#### The task
Extract from the entries below, exactly as given, only the lines from the line containing "camera: 70 degrees left, 15 degrees up" to the line containing "(751, 504) = (482, 140): orange", both lines included.

#### Data to use
····················
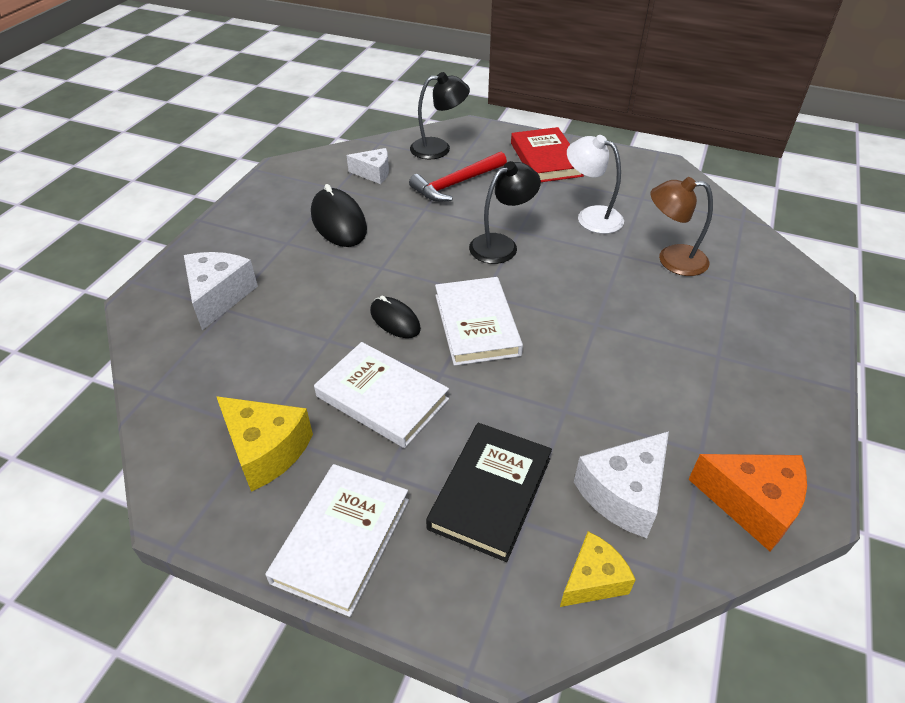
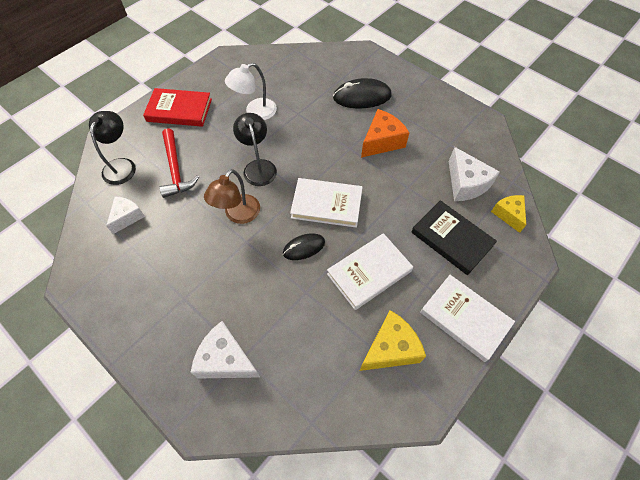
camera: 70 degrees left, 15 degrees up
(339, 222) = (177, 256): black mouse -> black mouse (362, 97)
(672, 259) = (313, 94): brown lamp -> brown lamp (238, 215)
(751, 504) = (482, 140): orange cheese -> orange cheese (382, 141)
····················
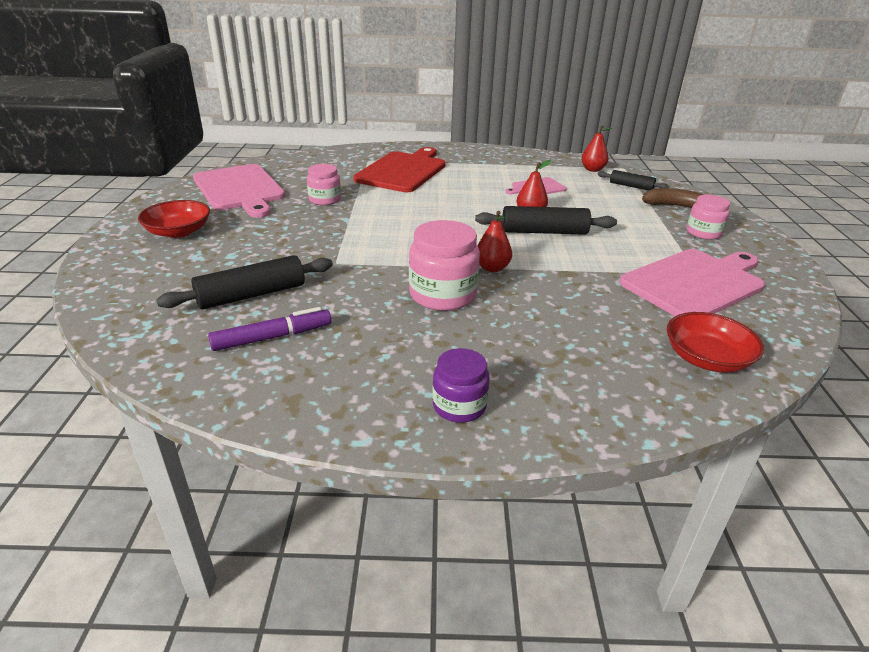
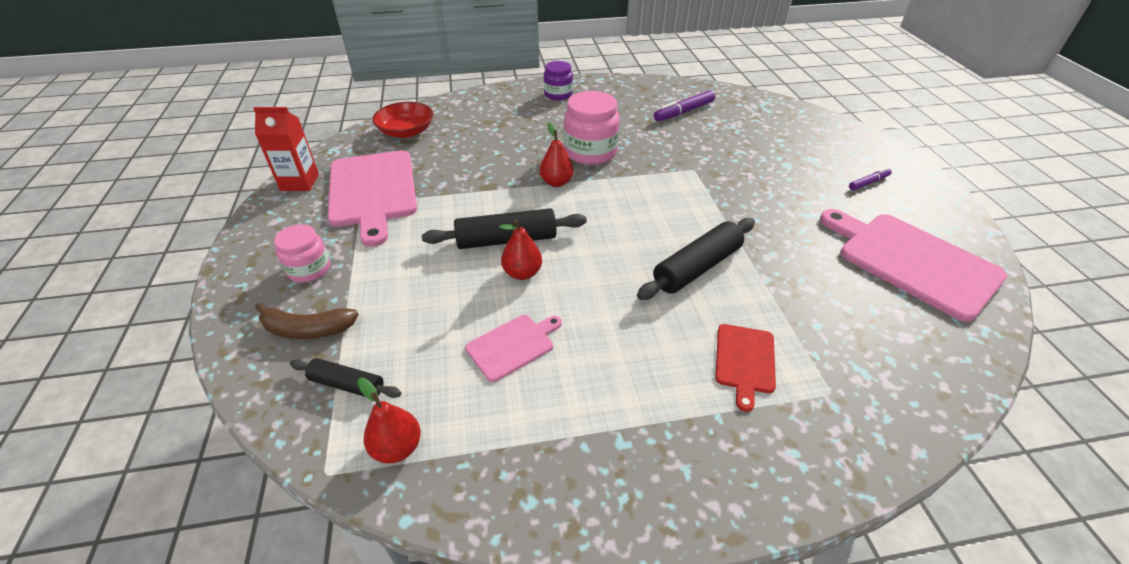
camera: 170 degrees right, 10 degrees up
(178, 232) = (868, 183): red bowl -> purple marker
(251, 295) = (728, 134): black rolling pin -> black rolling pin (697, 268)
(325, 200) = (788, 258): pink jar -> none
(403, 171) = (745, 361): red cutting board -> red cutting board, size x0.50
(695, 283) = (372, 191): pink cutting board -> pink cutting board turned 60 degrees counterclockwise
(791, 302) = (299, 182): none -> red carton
····················
#### Solution below
camera: 70 degrees left, 15 degrees up
(339, 222) = (177, 256): black mouse -> black mouse (362, 97)
(672, 259) = (313, 94): brown lamp -> brown lamp (238, 215)
(751, 504) = (482, 140): orange cheese -> orange cheese (382, 141)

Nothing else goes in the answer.